**** Information provided ****

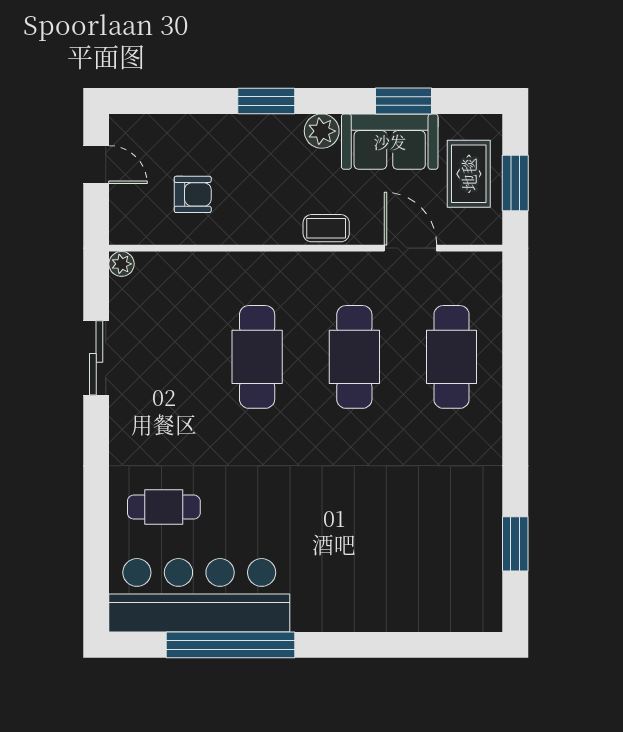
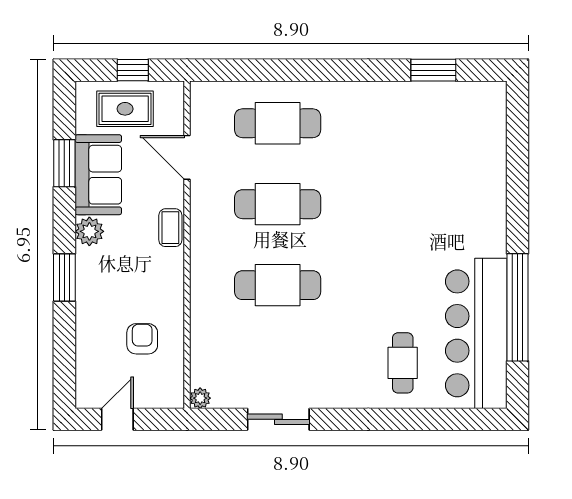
window: (515, 183) -> (133, 70), width x0.67
door: (410, 248) -> (187, 157), hinge flipped

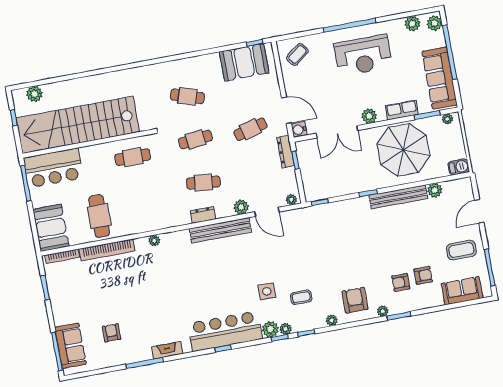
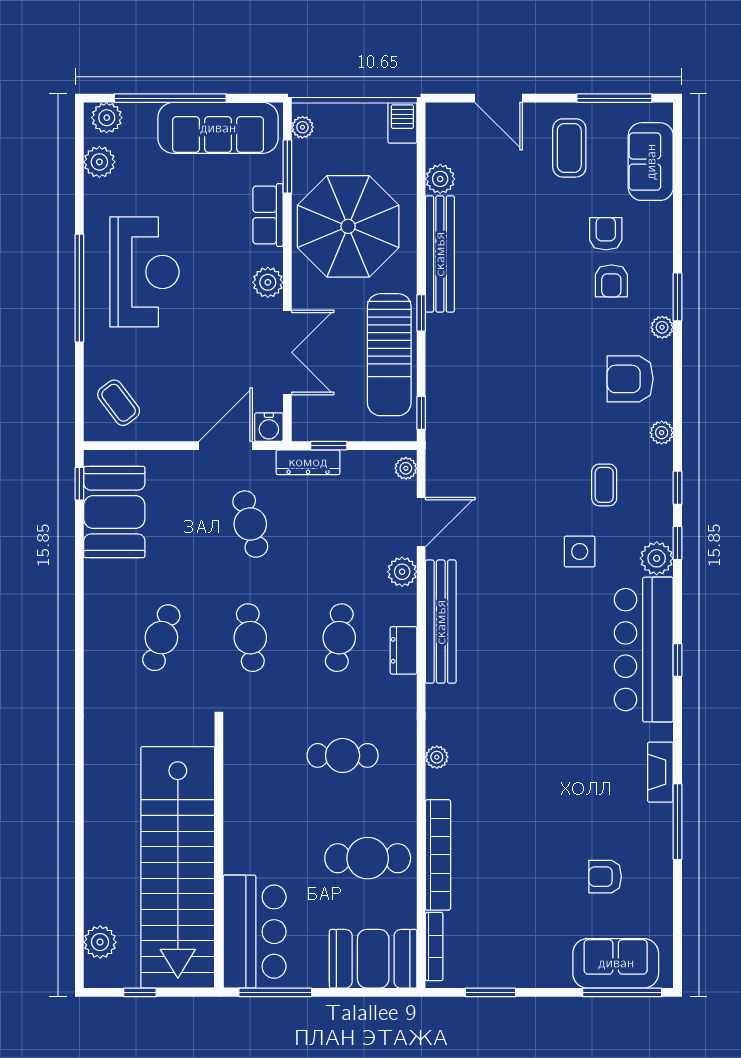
cafe table: (133, 157) -> (343, 755), moved, turned 90
sun lounger: (345, 181) -> (389, 355), added
plant: (286, 329) -> (661, 528), removed

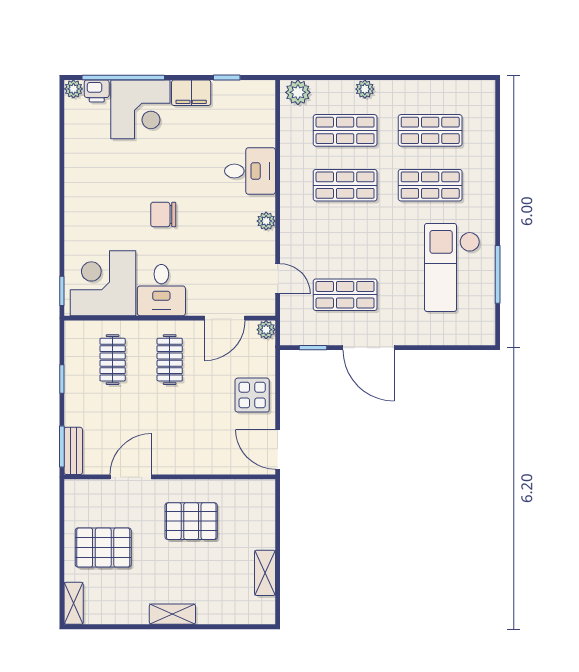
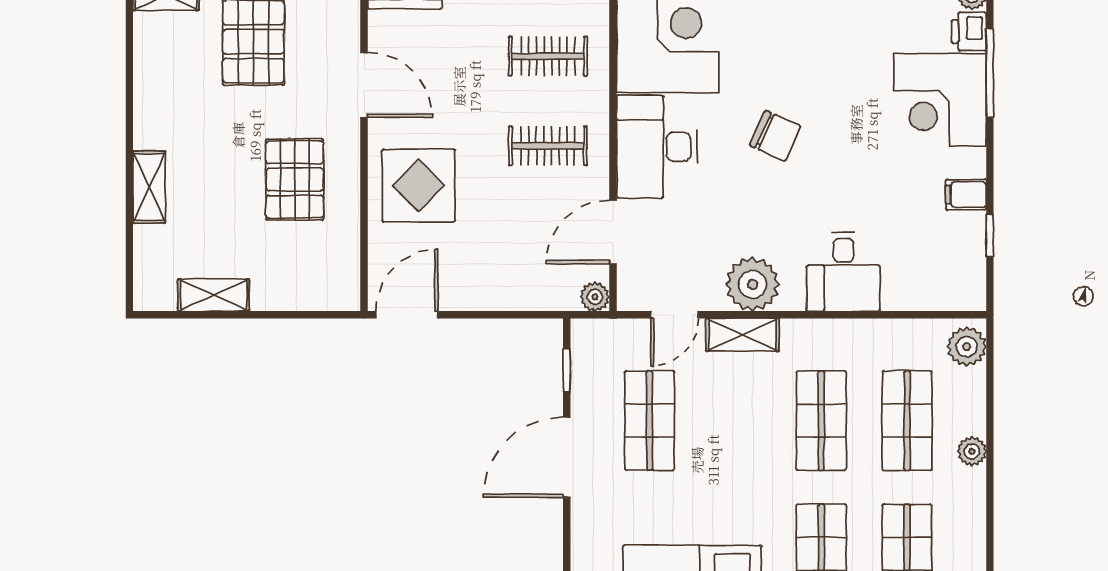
window: (123, 78) -> (990, 73), width x0.68
filing cabinet: (191, 93) -> (966, 195), width x0.50
chair: (163, 214) -> (775, 136), turned 114
plant: (266, 221) -> (753, 284), width x1.88, depth x1.88
shelving: (290, 235) -> (742, 335), added
desk: (161, 290) -> (657, 147), width x1.37
door: (225, 318) -> (613, 232), hinge flipped
display table: (252, 395) -> (419, 185), moved, width x1.36, depth x1.36
shelving: (172, 614) -> (149, 187), moved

****

== Exercise objective ==
Please print exactly the lines running from the line with "door: (410, 248) -> (187, 157), hinge flipped" through the final line of the material, and nothing more. Keep pictures out.

== Solution to this exercise ==
door: (410, 248) -> (187, 157), hinge flipped

cafe table: (133, 157) -> (343, 755), moved, turned 90
sun lounger: (345, 181) -> (389, 355), added
plant: (286, 329) -> (661, 528), removed

window: (123, 78) -> (990, 73), width x0.68
filing cabinet: (191, 93) -> (966, 195), width x0.50
chair: (163, 214) -> (775, 136), turned 114
plant: (266, 221) -> (753, 284), width x1.88, depth x1.88
shelving: (290, 235) -> (742, 335), added
desk: (161, 290) -> (657, 147), width x1.37
door: (225, 318) -> (613, 232), hinge flipped
display table: (252, 395) -> (419, 185), moved, width x1.36, depth x1.36
shelving: (172, 614) -> (149, 187), moved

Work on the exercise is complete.